▶ [DATA PROVIDED]
○ ○ ○ ○

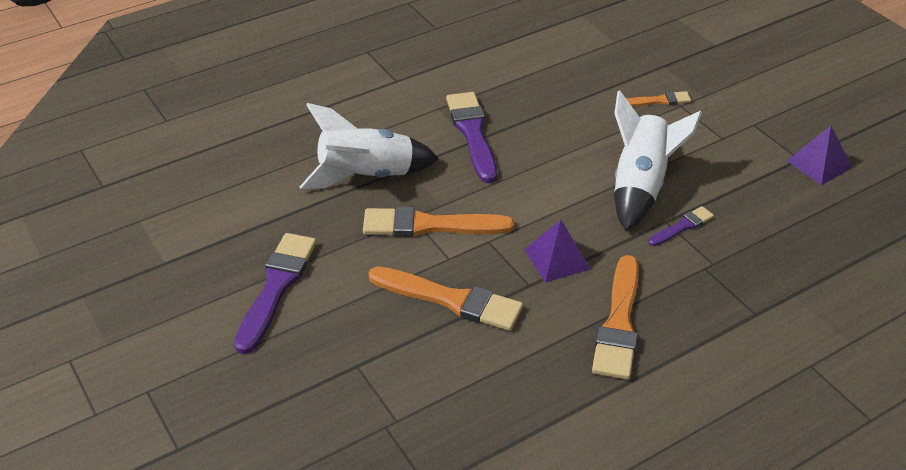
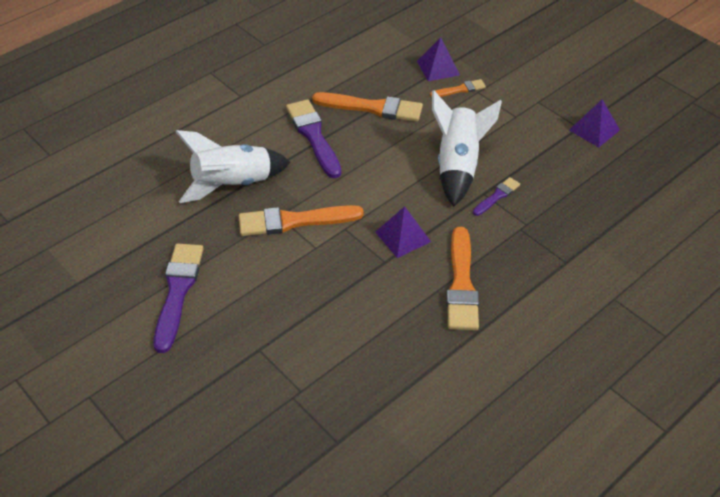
camera: 10 degrees left, 5 degrees up
(451, 300) = (324, 283): orange brush -> orange brush (372, 108)
(637, 74) = (438, 68): none -> purple pyramid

○ ○ ○ ○

▶ [WHAT IS EXPECTED] Drop the images and repeat the data exactly.

▶ [COMPLETED EXERCISE]
camera: 10 degrees left, 5 degrees up
(451, 300) = (324, 283): orange brush -> orange brush (372, 108)
(637, 74) = (438, 68): none -> purple pyramid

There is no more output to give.